• Task prompt:
When copying the records below, omit any image and print everything else exactly.

• Recorded information:
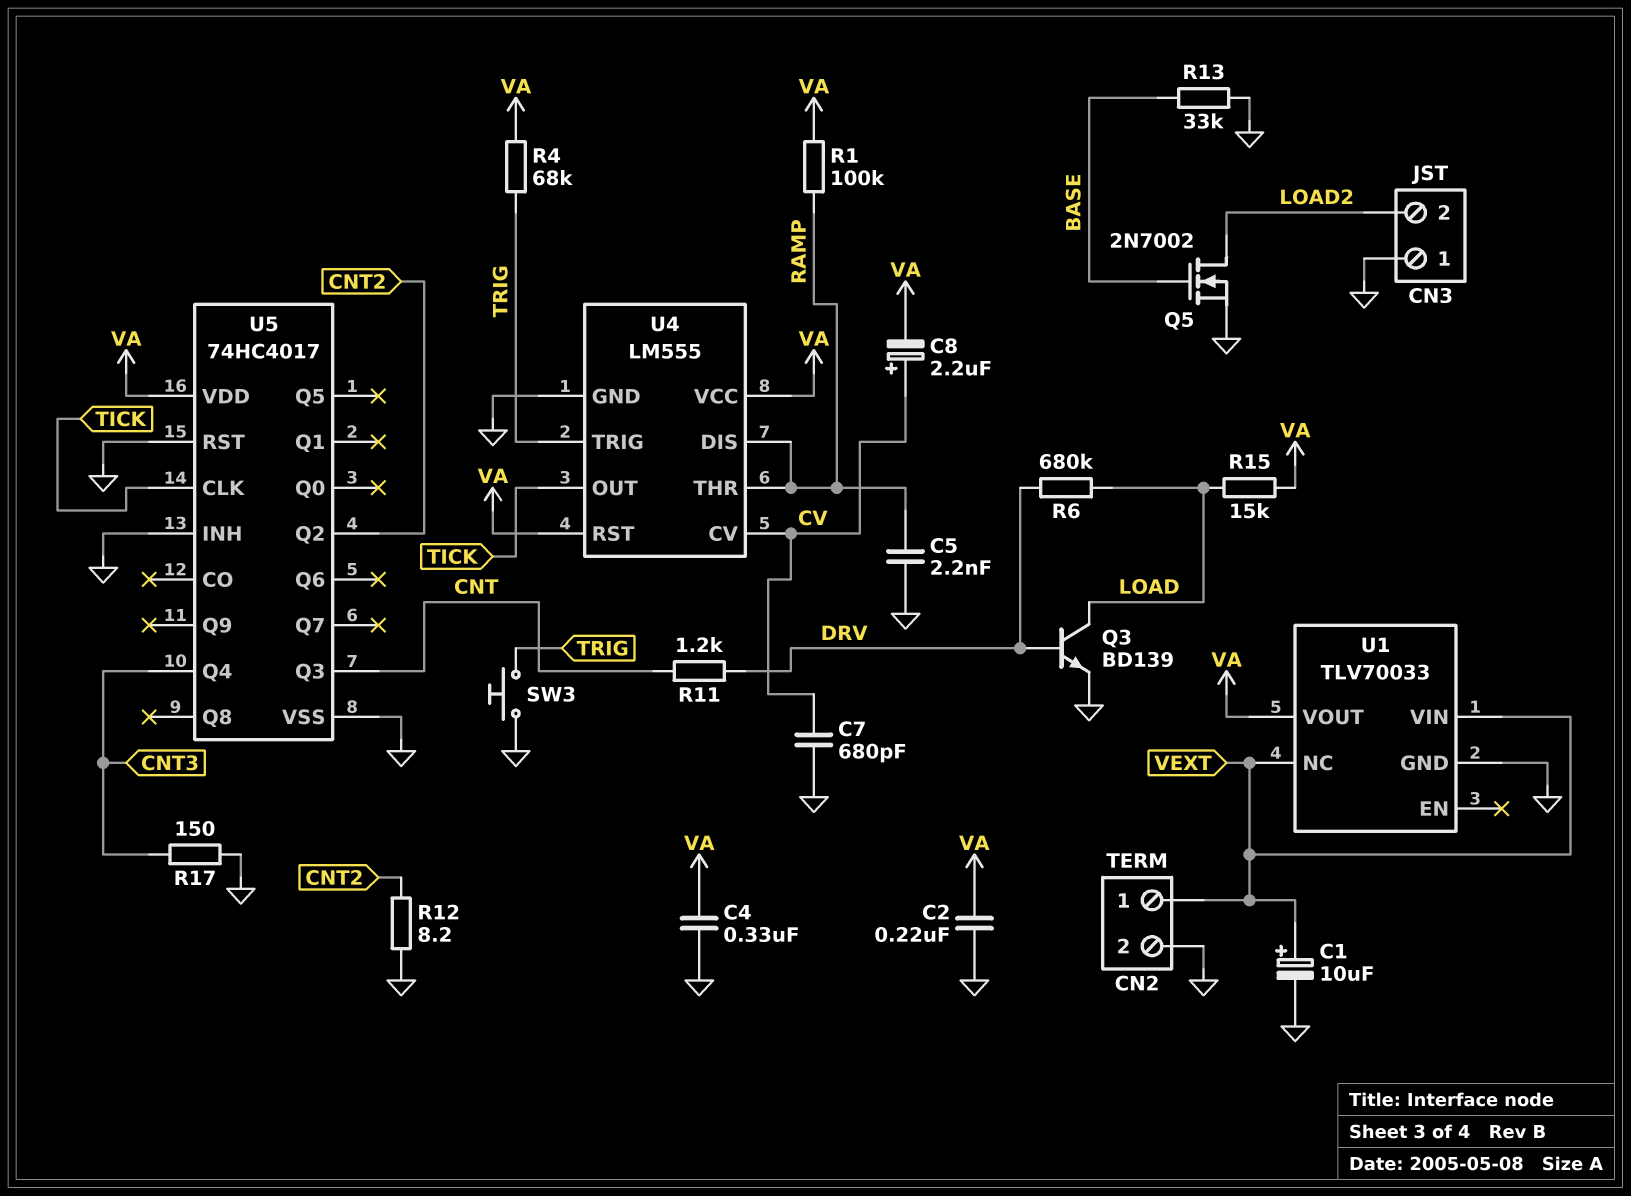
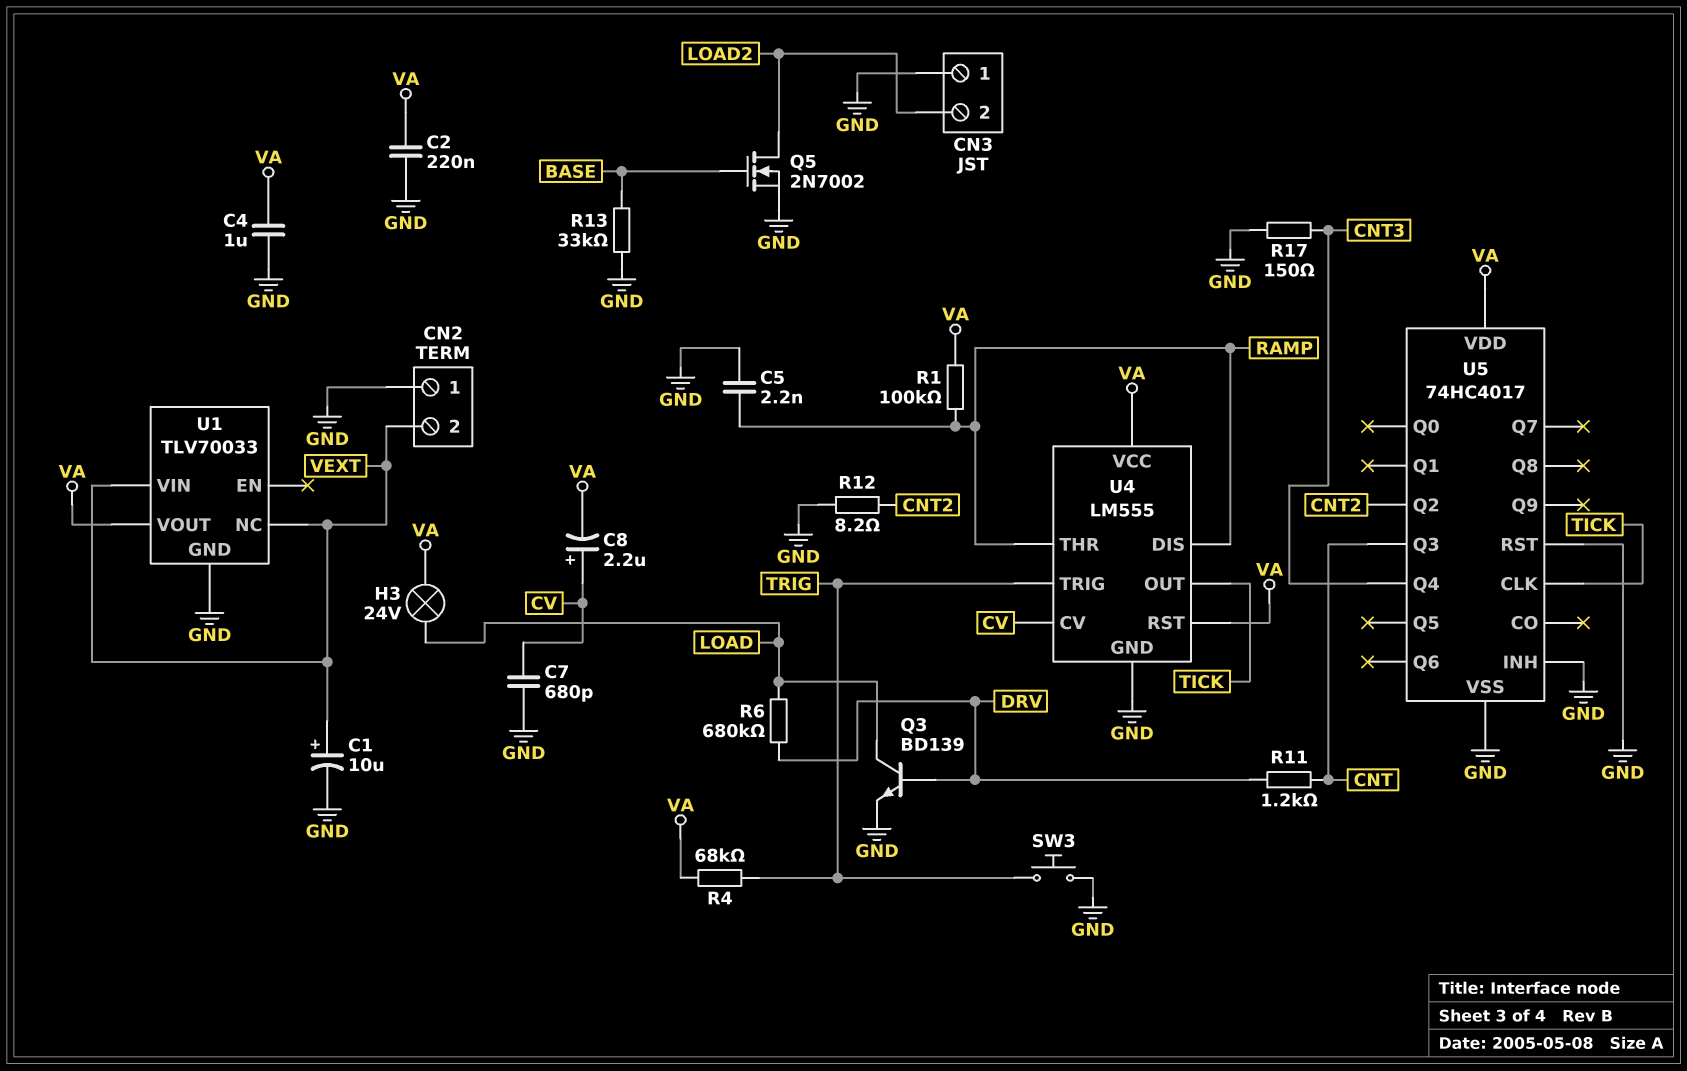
C4: 330nF (GND, VA) -> 1uF (GND, VA)
CN2 pin 1: VEXT -> GND
CN2 pin 2: GND -> VEXT
H3: none -> lamp 24V (LOAD, VA)
R15: 15k (LOAD, VA) -> none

• Written reply:
C4: 330nF (GND, VA) -> 1uF (GND, VA)
CN2 pin 1: VEXT -> GND
CN2 pin 2: GND -> VEXT
H3: none -> lamp 24V (LOAD, VA)
R15: 15k (LOAD, VA) -> none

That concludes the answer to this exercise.